## WHAT TO PRODUCE
Your transcription must include every record word for word and no pictures.

Before-and-after object listings

+===+

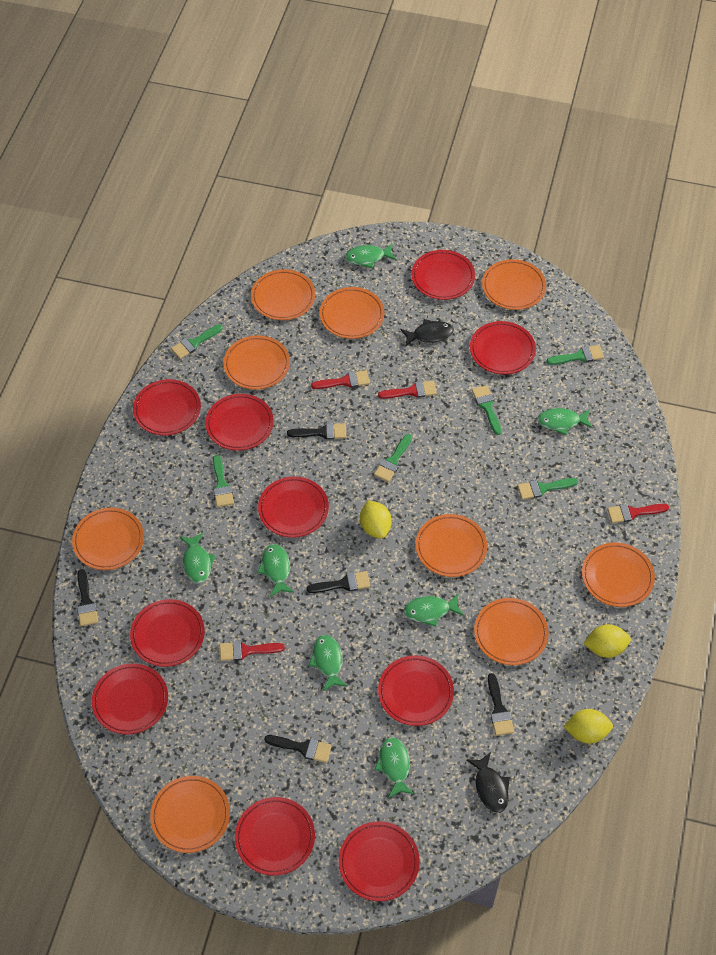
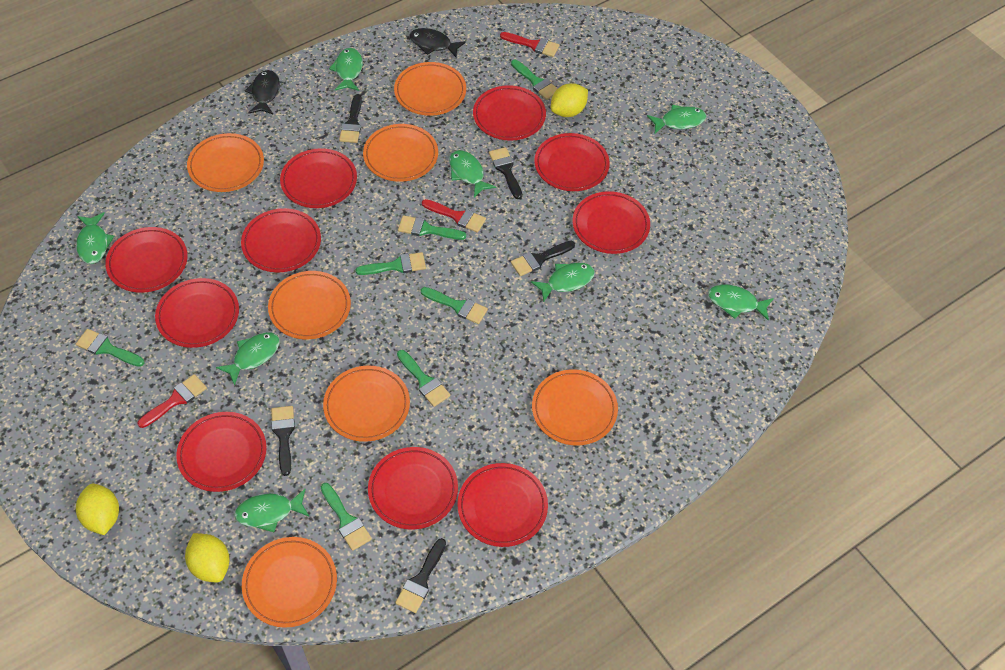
green brush: 6 -> 7
green fish: 7 -> 8
orange plate: 9 -> 7
red brush: 4 -> 3

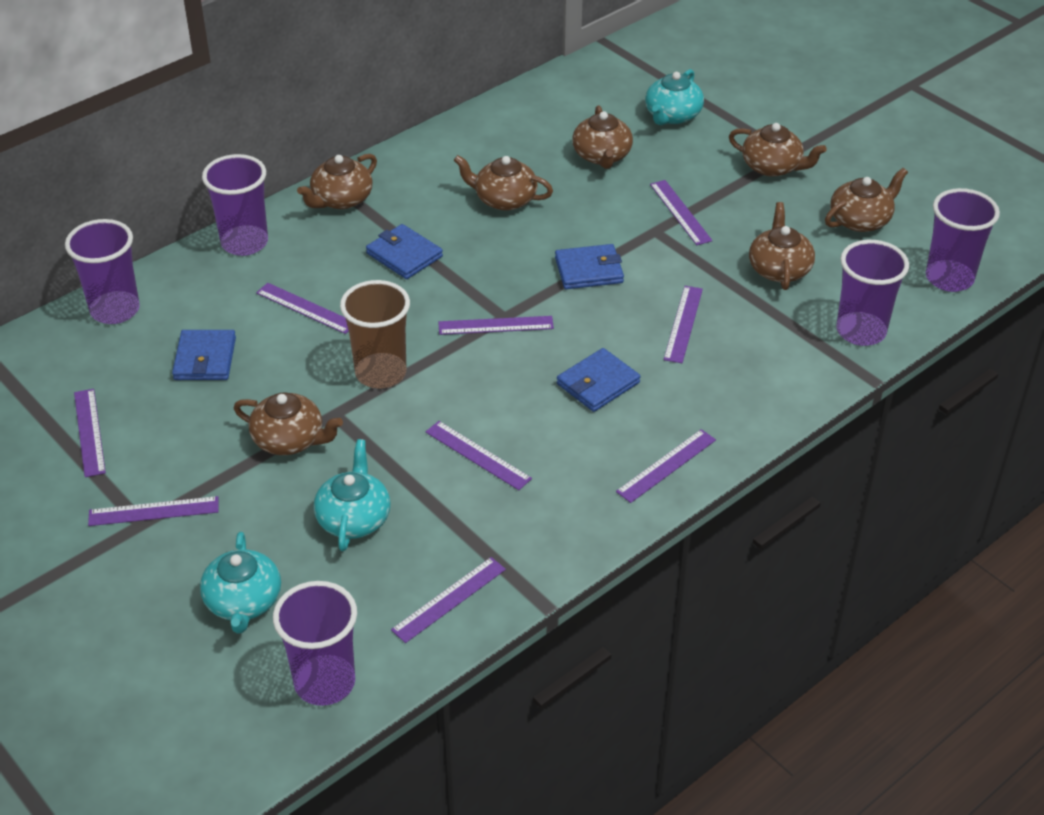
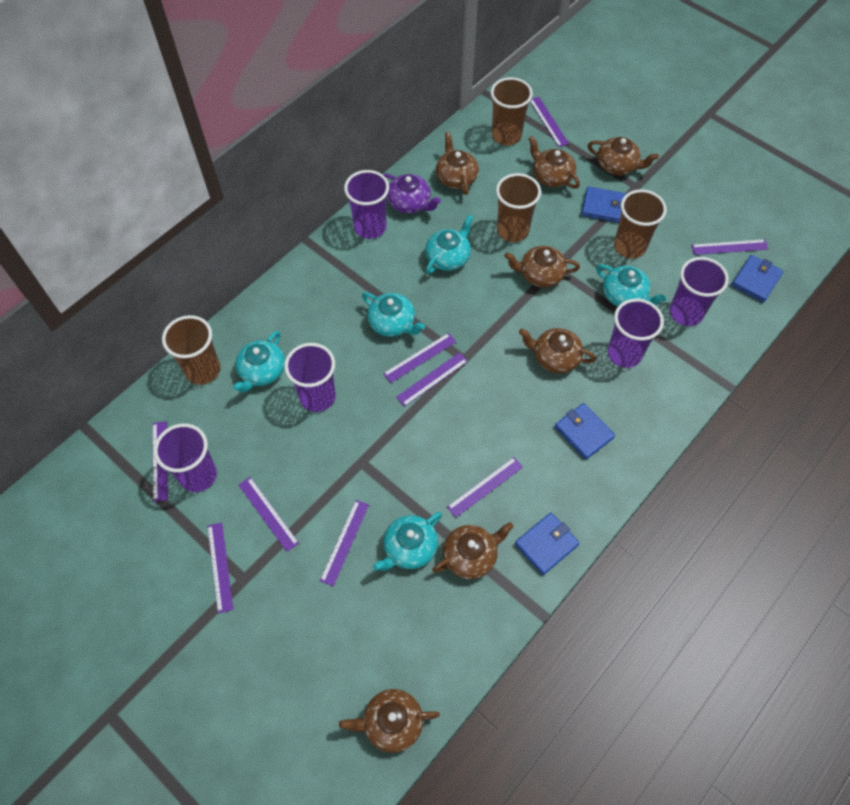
brown cup: 1 -> 4
purple teapot: 0 -> 1
turquoise teapot: 3 -> 5

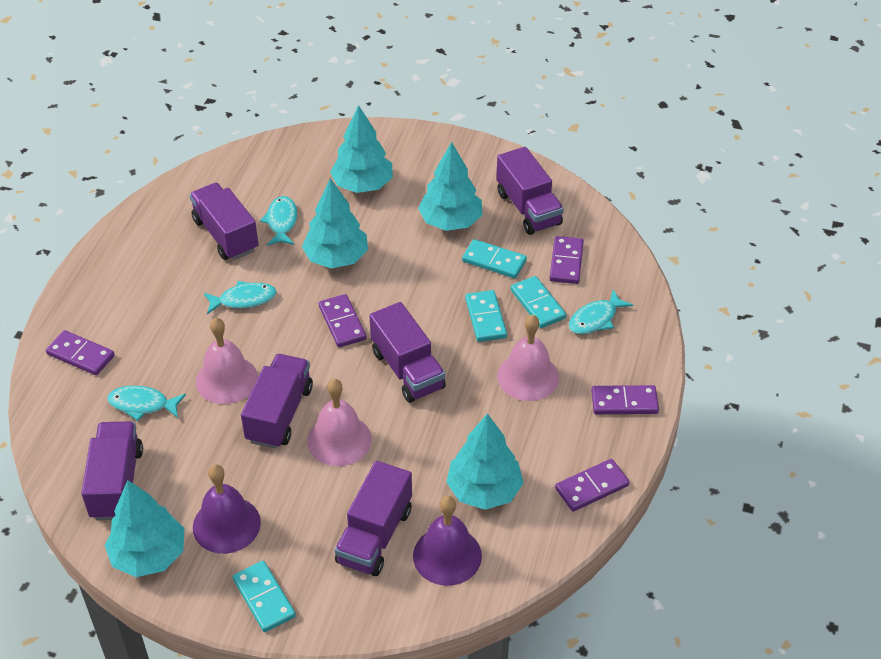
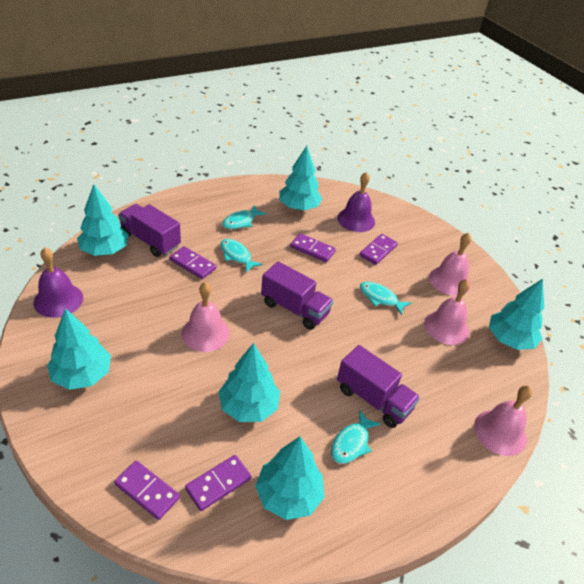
pink bell: 3 -> 4
purple truck: 6 -> 3
turquoise domino: 4 -> 0
turquoise tree: 5 -> 6

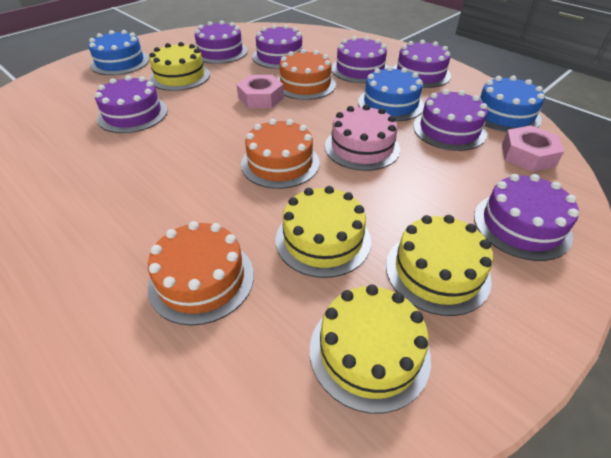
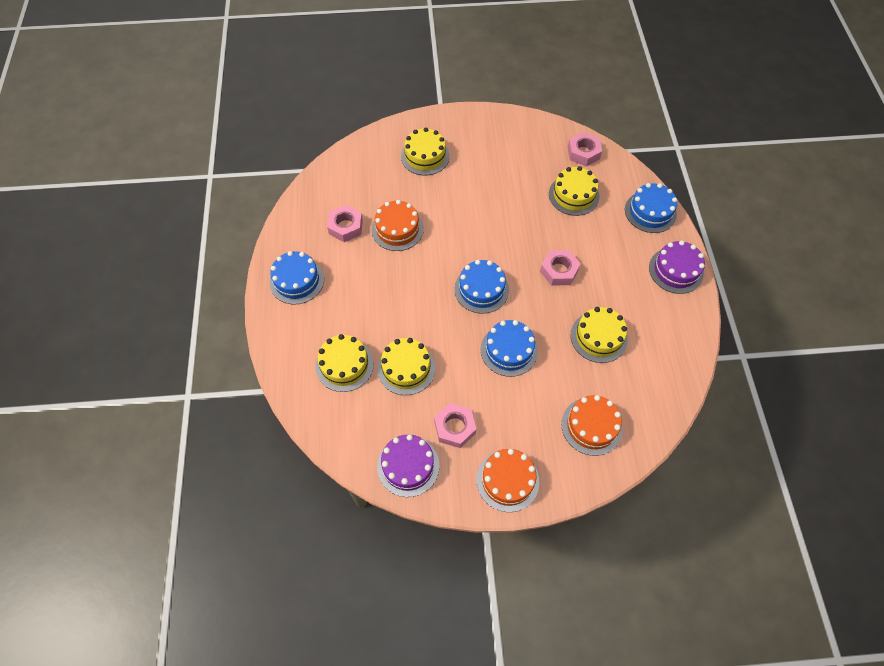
blue cake: 3 -> 4
pink cake: 1 -> 0
pink nut: 2 -> 4
purple cake: 7 -> 2
yellow cake: 4 -> 5

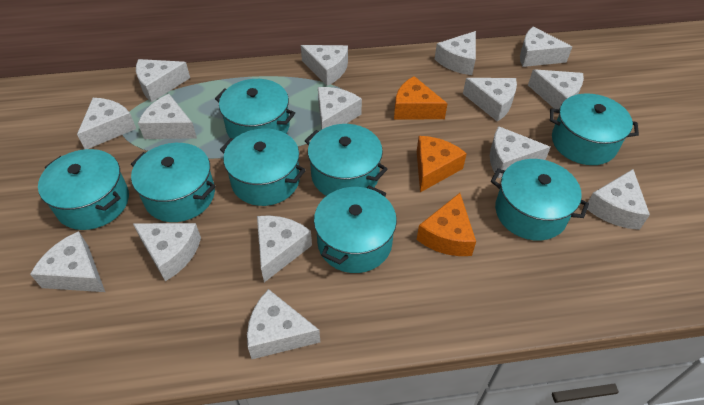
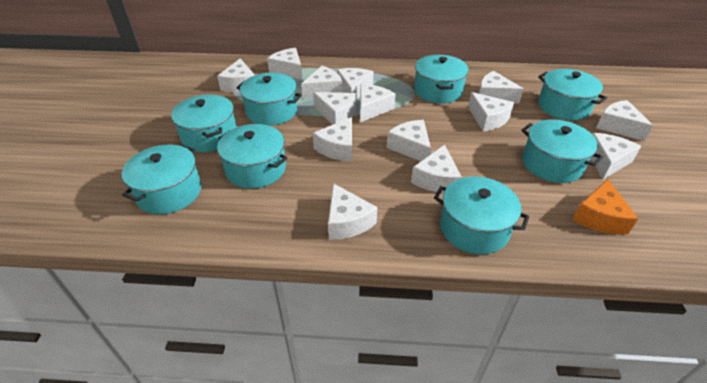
orange cheese: 3 -> 1
white cheese: 15 -> 14

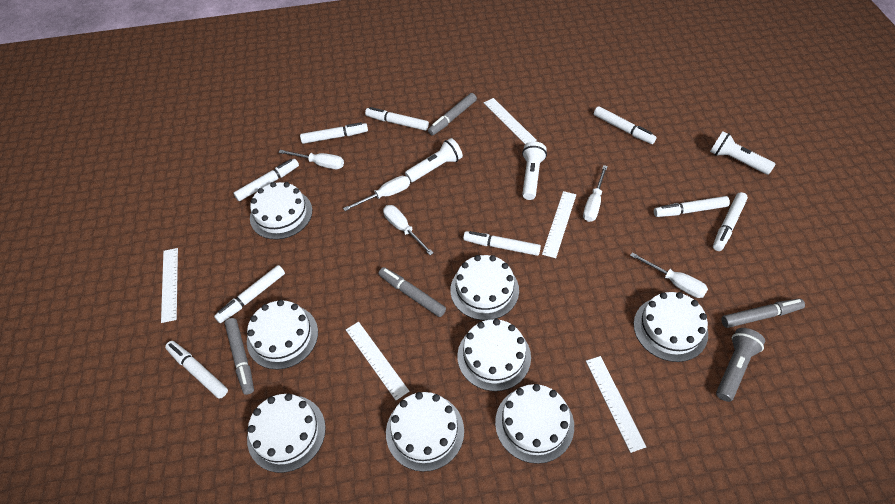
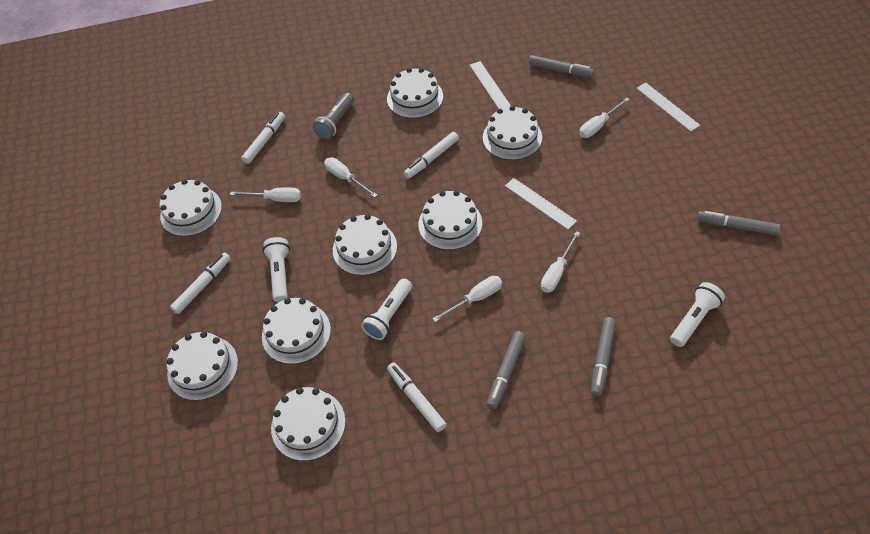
white marker: 9 -> 4
white ruler: 5 -> 3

+===+

## RESULT OF THIS EXERCISE
green brush: 6 -> 7
green fish: 7 -> 8
orange plate: 9 -> 7
red brush: 4 -> 3

brown cup: 1 -> 4
purple teapot: 0 -> 1
turquoise teapot: 3 -> 5

pink bell: 3 -> 4
purple truck: 6 -> 3
turquoise domino: 4 -> 0
turquoise tree: 5 -> 6

blue cake: 3 -> 4
pink cake: 1 -> 0
pink nut: 2 -> 4
purple cake: 7 -> 2
yellow cake: 4 -> 5

orange cheese: 3 -> 1
white cheese: 15 -> 14

white marker: 9 -> 4
white ruler: 5 -> 3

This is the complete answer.